BEGIN Task material

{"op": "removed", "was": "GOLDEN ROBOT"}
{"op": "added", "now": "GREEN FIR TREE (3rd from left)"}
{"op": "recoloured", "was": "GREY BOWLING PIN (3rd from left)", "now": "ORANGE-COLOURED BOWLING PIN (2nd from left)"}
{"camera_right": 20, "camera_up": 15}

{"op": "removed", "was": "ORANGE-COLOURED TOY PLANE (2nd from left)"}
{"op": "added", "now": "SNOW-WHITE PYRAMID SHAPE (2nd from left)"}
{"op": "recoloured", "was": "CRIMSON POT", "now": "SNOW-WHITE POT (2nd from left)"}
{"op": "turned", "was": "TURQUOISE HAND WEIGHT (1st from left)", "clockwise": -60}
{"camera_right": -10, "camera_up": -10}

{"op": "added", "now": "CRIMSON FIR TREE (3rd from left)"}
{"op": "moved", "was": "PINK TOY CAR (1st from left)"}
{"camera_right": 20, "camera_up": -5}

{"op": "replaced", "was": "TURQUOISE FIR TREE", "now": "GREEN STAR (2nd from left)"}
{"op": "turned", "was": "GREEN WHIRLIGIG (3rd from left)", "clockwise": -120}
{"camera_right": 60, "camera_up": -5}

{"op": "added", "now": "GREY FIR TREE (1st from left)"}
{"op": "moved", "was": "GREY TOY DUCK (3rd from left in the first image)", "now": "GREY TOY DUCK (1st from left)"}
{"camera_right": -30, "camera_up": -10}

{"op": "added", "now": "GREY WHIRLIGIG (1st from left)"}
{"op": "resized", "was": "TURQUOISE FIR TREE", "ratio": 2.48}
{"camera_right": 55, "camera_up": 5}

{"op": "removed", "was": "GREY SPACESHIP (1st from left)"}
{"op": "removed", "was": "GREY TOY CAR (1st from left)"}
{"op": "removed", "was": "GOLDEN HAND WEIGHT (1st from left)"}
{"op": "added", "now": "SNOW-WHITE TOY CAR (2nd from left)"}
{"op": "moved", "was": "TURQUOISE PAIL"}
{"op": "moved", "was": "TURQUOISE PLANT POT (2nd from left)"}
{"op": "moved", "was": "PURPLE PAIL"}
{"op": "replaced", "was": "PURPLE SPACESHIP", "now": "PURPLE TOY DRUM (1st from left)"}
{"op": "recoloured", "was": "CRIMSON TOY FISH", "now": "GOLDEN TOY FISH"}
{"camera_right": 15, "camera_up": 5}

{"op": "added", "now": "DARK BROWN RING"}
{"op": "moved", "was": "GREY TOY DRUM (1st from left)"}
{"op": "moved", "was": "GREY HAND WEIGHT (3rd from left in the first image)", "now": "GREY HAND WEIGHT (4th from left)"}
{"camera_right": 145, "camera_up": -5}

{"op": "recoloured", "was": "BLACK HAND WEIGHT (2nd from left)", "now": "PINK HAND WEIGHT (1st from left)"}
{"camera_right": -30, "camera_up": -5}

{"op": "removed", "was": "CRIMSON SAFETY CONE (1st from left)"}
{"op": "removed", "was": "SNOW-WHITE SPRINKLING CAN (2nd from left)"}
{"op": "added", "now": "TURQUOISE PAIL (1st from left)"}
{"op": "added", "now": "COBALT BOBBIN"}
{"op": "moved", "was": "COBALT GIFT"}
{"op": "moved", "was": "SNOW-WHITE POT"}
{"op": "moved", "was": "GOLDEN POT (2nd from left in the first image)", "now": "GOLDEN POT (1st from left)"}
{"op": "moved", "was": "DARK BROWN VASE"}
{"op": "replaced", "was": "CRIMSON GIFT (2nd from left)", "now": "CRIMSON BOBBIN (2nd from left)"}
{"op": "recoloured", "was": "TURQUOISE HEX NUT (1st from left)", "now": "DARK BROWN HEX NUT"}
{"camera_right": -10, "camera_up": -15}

END Task material

*The problem*. All records above must be printed again, exactly.

*Response below*.
{"op": "removed", "was": "GOLDEN ROBOT"}
{"op": "added", "now": "GREEN FIR TREE (3rd from left)"}
{"op": "recoloured", "was": "GREY BOWLING PIN (3rd from left)", "now": "ORANGE-COLOURED BOWLING PIN (2nd from left)"}
{"camera_right": 20, "camera_up": 15}

{"op": "removed", "was": "ORANGE-COLOURED TOY PLANE (2nd from left)"}
{"op": "added", "now": "SNOW-WHITE PYRAMID SHAPE (2nd from left)"}
{"op": "recoloured", "was": "CRIMSON POT", "now": "SNOW-WHITE POT (2nd from left)"}
{"op": "turned", "was": "TURQUOISE HAND WEIGHT (1st from left)", "clockwise": -60}
{"camera_right": -10, "camera_up": -10}

{"op": "added", "now": "CRIMSON FIR TREE (3rd from left)"}
{"op": "moved", "was": "PINK TOY CAR (1st from left)"}
{"camera_right": 20, "camera_up": -5}

{"op": "replaced", "was": "TURQUOISE FIR TREE", "now": "GREEN STAR (2nd from left)"}
{"op": "turned", "was": "GREEN WHIRLIGIG (3rd from left)", "clockwise": -120}
{"camera_right": 60, "camera_up": -5}

{"op": "added", "now": "GREY FIR TREE (1st from left)"}
{"op": "moved", "was": "GREY TOY DUCK (3rd from left in the first image)", "now": "GREY TOY DUCK (1st from left)"}
{"camera_right": -30, "camera_up": -10}

{"op": "added", "now": "GREY WHIRLIGIG (1st from left)"}
{"op": "resized", "was": "TURQUOISE FIR TREE", "ratio": 2.48}
{"camera_right": 55, "camera_up": 5}

{"op": "removed", "was": "GREY SPACESHIP (1st from left)"}
{"op": "removed", "was": "GREY TOY CAR (1st from left)"}
{"op": "removed", "was": "GOLDEN HAND WEIGHT (1st from left)"}
{"op": "added", "now": "SNOW-WHITE TOY CAR (2nd from left)"}
{"op": "moved", "was": "TURQUOISE PAIL"}
{"op": "moved", "was": "TURQUOISE PLANT POT (2nd from left)"}
{"op": "moved", "was": "PURPLE PAIL"}
{"op": "replaced", "was": "PURPLE SPACESHIP", "now": "PURPLE TOY DRUM (1st from left)"}
{"op": "recoloured", "was": "CRIMSON TOY FISH", "now": "GOLDEN TOY FISH"}
{"camera_right": 15, "camera_up": 5}

{"op": "added", "now": "DARK BROWN RING"}
{"op": "moved", "was": "GREY TOY DRUM (1st from left)"}
{"op": "moved", "was": "GREY HAND WEIGHT (3rd from left in the first image)", "now": "GREY HAND WEIGHT (4th from left)"}
{"camera_right": 145, "camera_up": -5}

{"op": "recoloured", "was": "BLACK HAND WEIGHT (2nd from left)", "now": "PINK HAND WEIGHT (1st from left)"}
{"camera_right": -30, "camera_up": -5}

{"op": "removed", "was": "CRIMSON SAFETY CONE (1st from left)"}
{"op": "removed", "was": "SNOW-WHITE SPRINKLING CAN (2nd from left)"}
{"op": "added", "now": "TURQUOISE PAIL (1st from left)"}
{"op": "added", "now": "COBALT BOBBIN"}
{"op": "moved", "was": "COBALT GIFT"}
{"op": "moved", "was": "SNOW-WHITE POT"}
{"op": "moved", "was": "GOLDEN POT (2nd from left in the first image)", "now": "GOLDEN POT (1st from left)"}
{"op": "moved", "was": "DARK BROWN VASE"}
{"op": "replaced", "was": "CRIMSON GIFT (2nd from left)", "now": "CRIMSON BOBBIN (2nd from left)"}
{"op": "recoloured", "was": "TURQUOISE HEX NUT (1st from left)", "now": "DARK BROWN HEX NUT"}
{"camera_right": -10, "camera_up": -15}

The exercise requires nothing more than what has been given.